## [Problem to solve]
A faithful copy of all the data is required; pictures should not be included.
Data to process: Begin
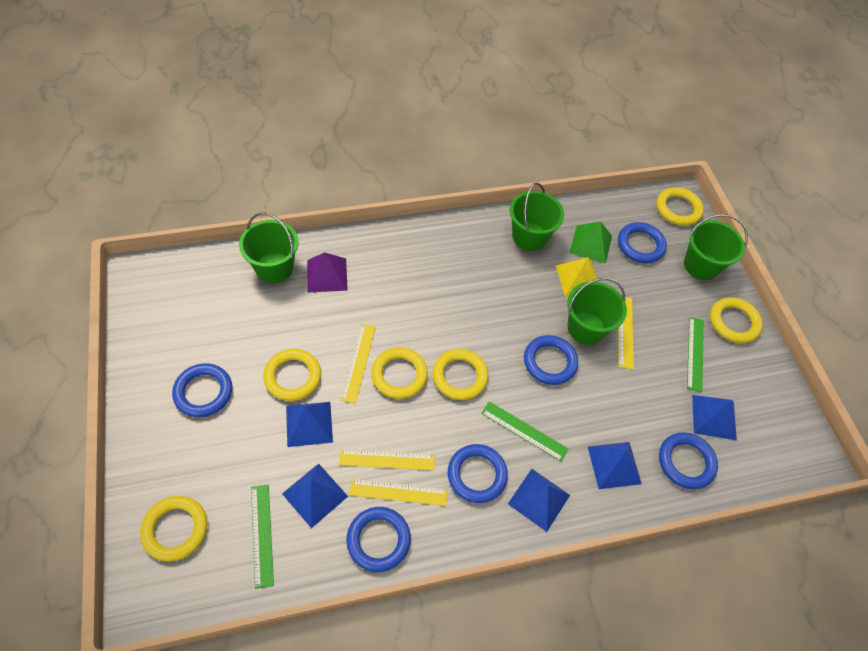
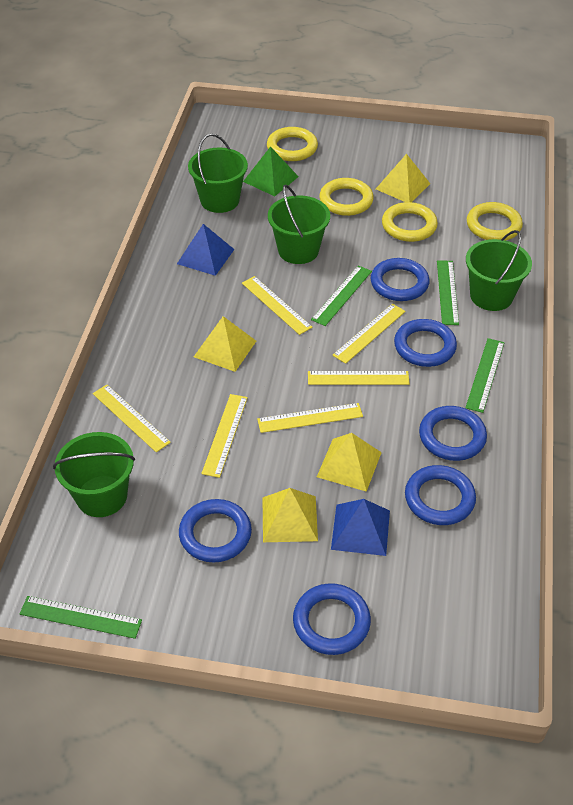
blue pyramid: 5 -> 2
green ruler: 3 -> 4
purple pyramid: 1 -> 0
yellow pyramid: 1 -> 4
yellow ring: 6 -> 4
yellow ruler: 4 -> 6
Data to process: End
## [The completed task]
blue pyramid: 5 -> 2
green ruler: 3 -> 4
purple pyramid: 1 -> 0
yellow pyramid: 1 -> 4
yellow ring: 6 -> 4
yellow ruler: 4 -> 6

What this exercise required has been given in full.